* [Supplied records]
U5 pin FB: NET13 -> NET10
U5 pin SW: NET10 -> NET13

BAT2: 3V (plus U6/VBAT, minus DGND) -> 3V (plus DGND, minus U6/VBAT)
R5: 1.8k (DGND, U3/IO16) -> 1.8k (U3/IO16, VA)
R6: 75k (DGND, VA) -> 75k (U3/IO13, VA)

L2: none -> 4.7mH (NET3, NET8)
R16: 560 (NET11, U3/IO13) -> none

==

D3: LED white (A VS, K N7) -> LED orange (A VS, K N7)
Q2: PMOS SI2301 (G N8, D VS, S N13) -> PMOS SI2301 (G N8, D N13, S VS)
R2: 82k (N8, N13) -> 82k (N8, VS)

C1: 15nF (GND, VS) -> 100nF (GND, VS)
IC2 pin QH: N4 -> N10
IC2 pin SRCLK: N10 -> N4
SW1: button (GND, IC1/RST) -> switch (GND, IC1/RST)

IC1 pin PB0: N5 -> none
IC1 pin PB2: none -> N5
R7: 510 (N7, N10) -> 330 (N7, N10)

--

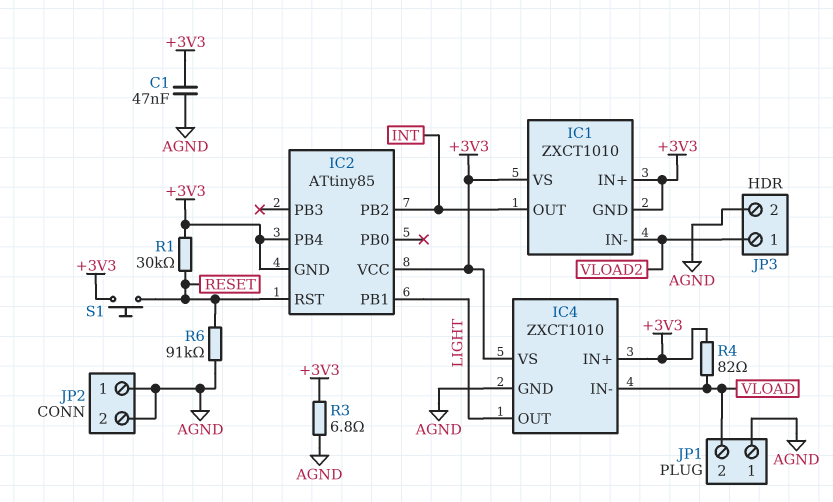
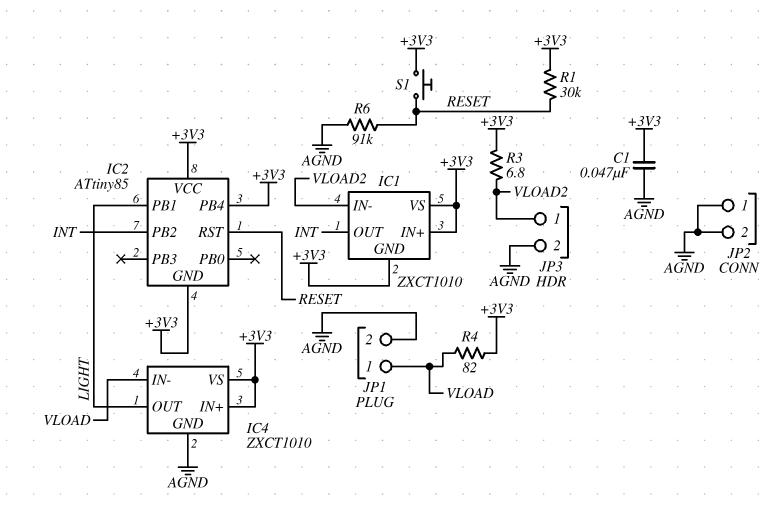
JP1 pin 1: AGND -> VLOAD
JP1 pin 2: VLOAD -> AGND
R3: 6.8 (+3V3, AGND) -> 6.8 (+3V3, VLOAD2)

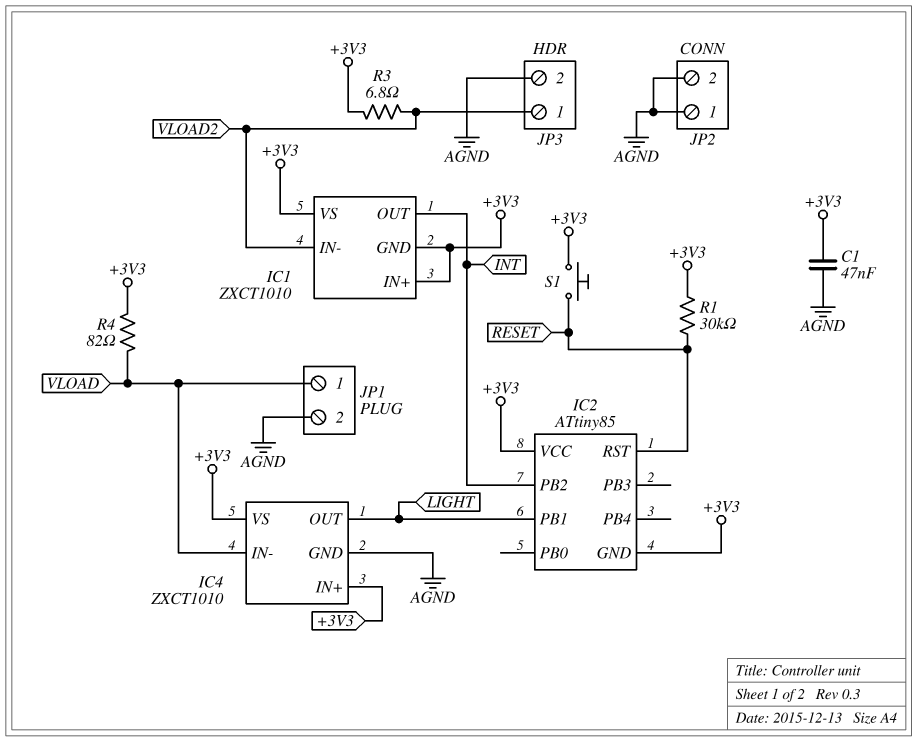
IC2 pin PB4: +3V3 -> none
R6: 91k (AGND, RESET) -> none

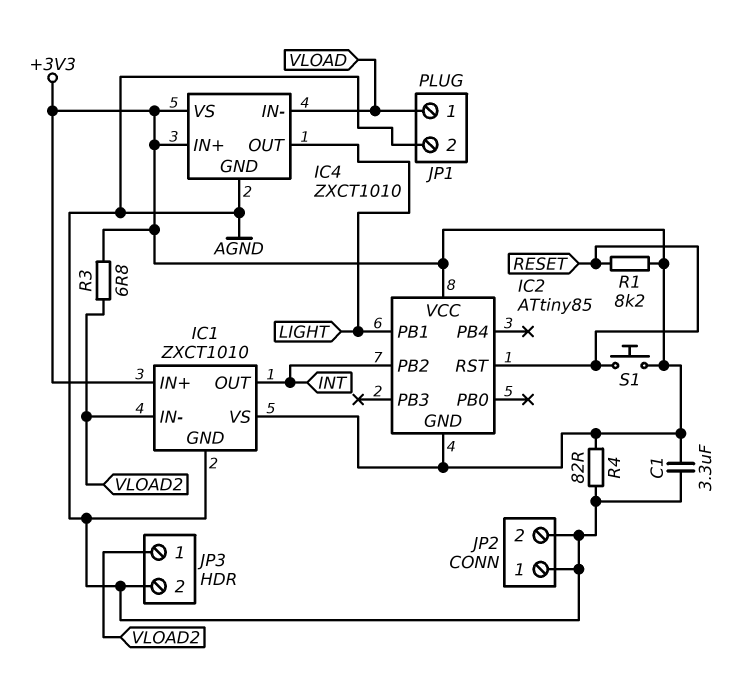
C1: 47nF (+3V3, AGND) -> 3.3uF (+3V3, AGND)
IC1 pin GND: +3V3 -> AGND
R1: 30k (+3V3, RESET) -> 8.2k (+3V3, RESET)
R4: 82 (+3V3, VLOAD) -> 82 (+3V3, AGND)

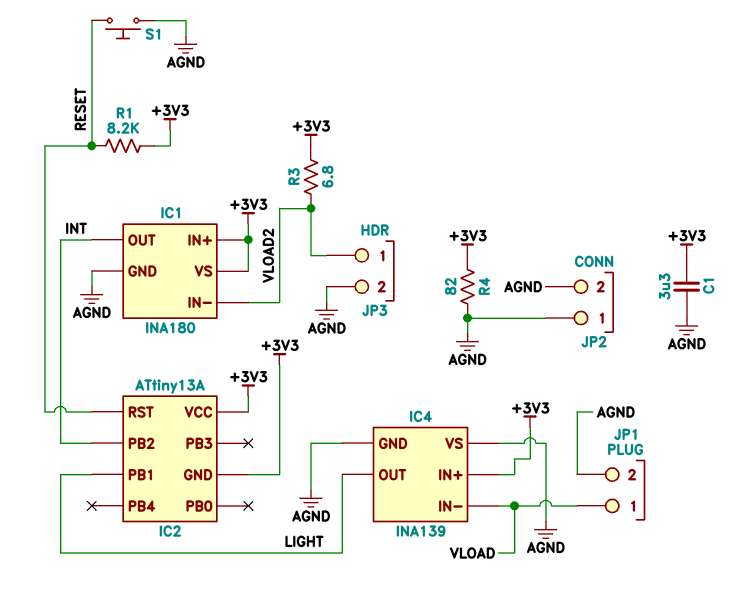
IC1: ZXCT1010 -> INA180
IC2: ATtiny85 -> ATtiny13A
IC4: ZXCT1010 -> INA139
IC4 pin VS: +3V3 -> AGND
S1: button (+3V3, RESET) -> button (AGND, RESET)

* [Task to complete] Across all the records, find the lines containing the word "button" and reproduce each one.

* [Solution for this exercise]
SW1: button (GND, IC1/RST) -> switch (GND, IC1/RST)
S1: button (+3V3, RESET) -> button (AGND, RESET)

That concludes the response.